(WORK REQUEST):
If a line includes "counterclockwise", copy it out of the entries.

++++ GIVEN RECORDS ++++

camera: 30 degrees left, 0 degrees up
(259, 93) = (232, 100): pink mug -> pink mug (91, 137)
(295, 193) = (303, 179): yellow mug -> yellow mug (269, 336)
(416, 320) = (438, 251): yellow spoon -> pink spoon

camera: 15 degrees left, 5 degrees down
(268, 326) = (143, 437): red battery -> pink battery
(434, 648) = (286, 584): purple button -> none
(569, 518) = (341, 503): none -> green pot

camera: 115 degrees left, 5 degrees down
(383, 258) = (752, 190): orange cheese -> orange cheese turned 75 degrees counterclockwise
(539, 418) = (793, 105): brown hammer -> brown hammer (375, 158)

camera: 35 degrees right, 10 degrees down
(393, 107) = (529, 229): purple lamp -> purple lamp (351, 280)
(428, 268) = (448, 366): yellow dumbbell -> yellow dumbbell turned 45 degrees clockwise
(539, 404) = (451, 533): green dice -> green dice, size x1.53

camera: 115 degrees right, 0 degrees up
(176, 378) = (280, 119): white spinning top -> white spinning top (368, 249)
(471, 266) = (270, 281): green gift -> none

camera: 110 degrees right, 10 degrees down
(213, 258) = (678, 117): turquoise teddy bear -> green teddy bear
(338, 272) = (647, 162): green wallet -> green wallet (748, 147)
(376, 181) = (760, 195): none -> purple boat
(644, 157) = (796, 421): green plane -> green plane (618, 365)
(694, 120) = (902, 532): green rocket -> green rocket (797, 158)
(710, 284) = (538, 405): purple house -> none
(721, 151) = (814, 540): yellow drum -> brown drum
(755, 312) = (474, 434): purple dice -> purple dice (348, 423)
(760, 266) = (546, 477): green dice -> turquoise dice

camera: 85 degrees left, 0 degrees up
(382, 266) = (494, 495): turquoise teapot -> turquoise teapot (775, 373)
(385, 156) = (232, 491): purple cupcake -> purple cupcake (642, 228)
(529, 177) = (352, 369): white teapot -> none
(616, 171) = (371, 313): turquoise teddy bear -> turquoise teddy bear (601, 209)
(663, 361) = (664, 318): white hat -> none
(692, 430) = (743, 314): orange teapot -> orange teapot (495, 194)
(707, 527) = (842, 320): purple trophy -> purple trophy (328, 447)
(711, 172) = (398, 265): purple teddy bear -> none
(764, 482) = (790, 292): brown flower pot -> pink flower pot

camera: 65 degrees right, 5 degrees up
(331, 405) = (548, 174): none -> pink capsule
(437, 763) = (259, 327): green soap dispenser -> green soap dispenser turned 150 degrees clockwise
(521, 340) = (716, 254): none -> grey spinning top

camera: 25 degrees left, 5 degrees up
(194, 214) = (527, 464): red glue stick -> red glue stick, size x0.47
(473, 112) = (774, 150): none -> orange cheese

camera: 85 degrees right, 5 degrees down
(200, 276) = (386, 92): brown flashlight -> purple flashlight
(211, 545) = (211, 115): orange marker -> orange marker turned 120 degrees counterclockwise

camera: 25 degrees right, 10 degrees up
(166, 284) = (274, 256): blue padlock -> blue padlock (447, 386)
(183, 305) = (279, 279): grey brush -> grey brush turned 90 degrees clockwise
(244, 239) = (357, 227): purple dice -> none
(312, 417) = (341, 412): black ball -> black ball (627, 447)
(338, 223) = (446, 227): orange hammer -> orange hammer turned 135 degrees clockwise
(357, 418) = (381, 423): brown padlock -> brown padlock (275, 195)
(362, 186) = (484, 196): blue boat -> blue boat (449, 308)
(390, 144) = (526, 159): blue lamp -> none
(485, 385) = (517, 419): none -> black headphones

++++

(ANSWER FOR THIS EXERCISE):
(383, 258) = (752, 190): orange cheese -> orange cheese turned 75 degrees counterclockwise
(211, 545) = (211, 115): orange marker -> orange marker turned 120 degrees counterclockwise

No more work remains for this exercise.